Data for this task:
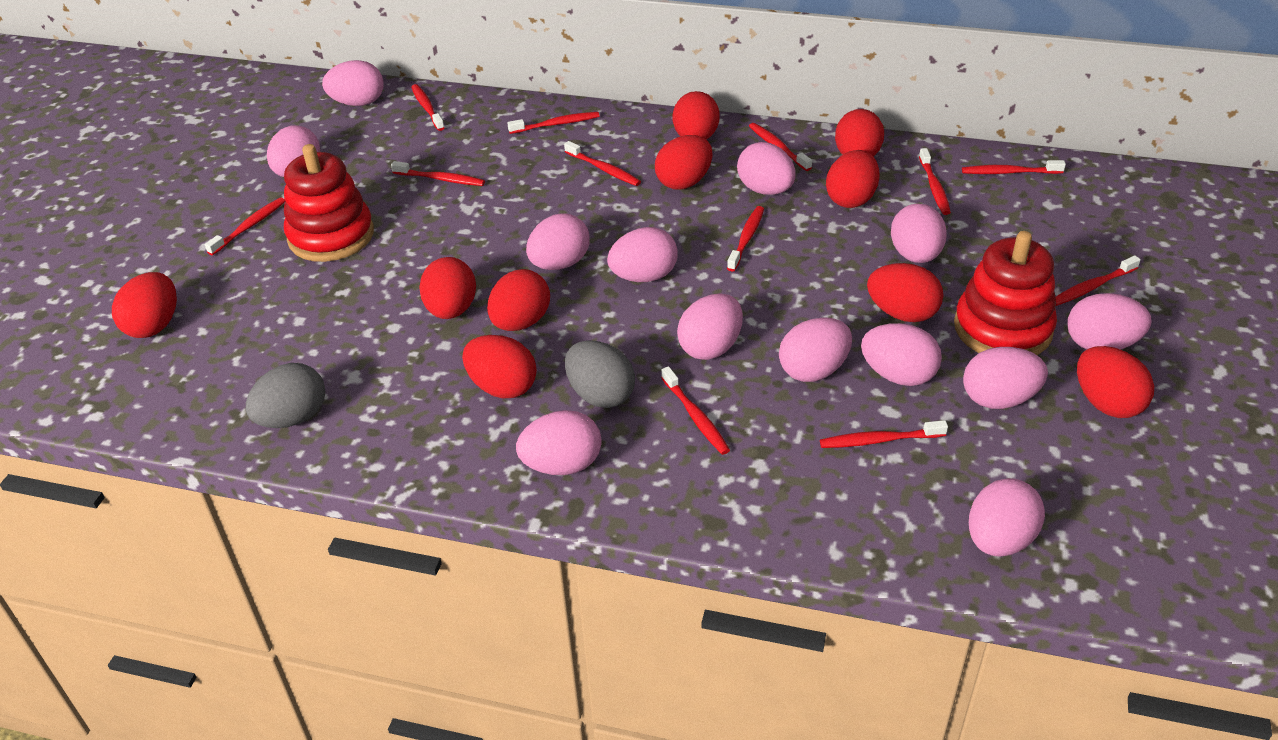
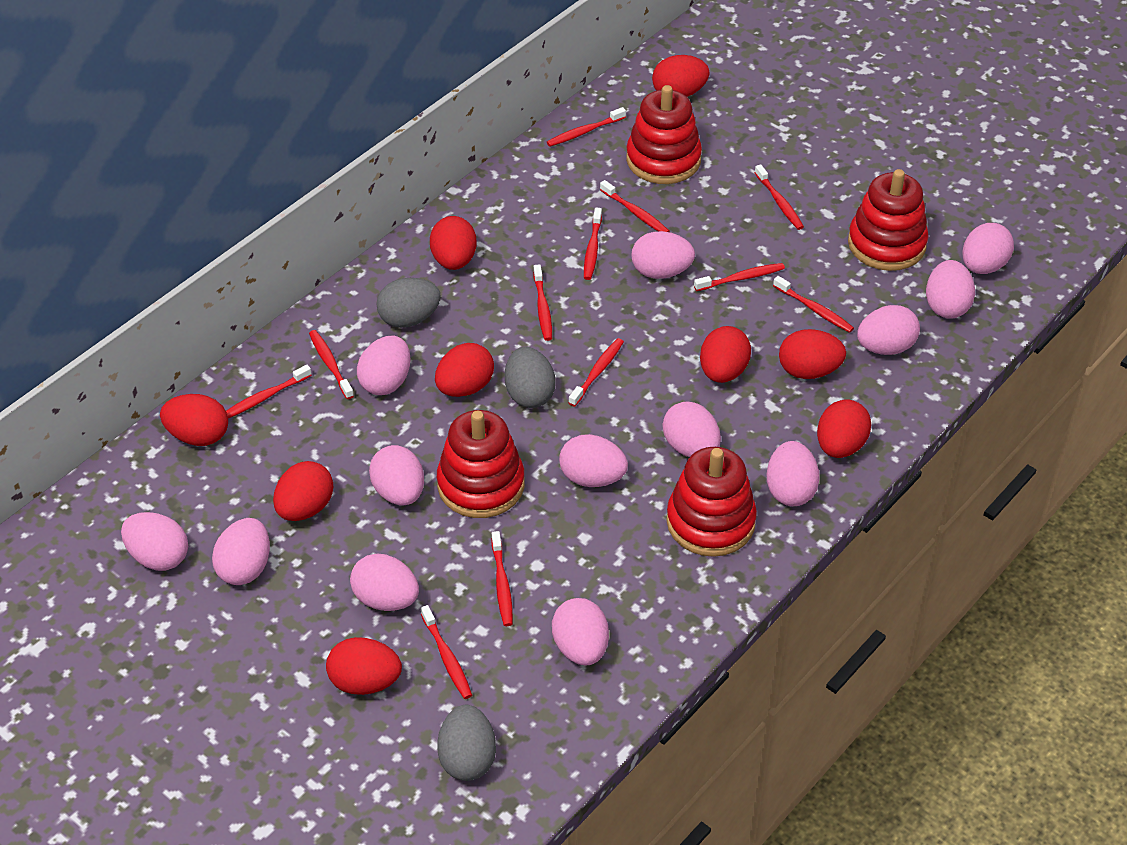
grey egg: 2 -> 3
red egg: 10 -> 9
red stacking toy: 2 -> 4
...
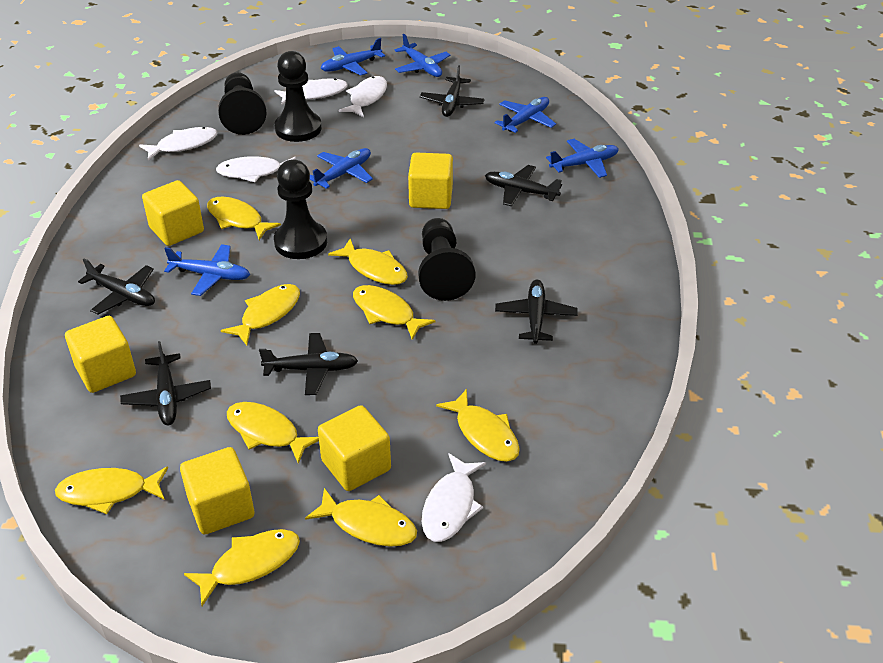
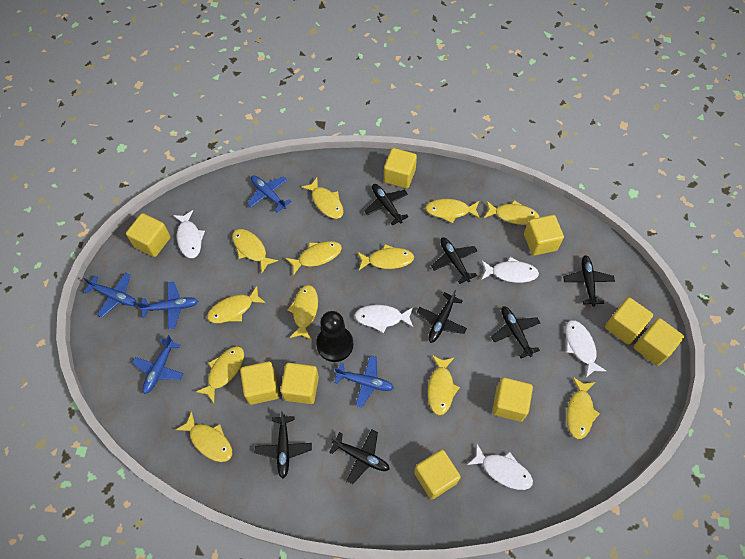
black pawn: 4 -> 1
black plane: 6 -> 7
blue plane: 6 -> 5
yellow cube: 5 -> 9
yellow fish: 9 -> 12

Task prompt:
Starting at the line that has "black pawn: 4 -> 1" and ending at the line that has "yellow fish: 9 -> 12", please write out the lines above exactly, leaving out all others.

Solution to this exercise:
black pawn: 4 -> 1
black plane: 6 -> 7
blue plane: 6 -> 5
yellow cube: 5 -> 9
yellow fish: 9 -> 12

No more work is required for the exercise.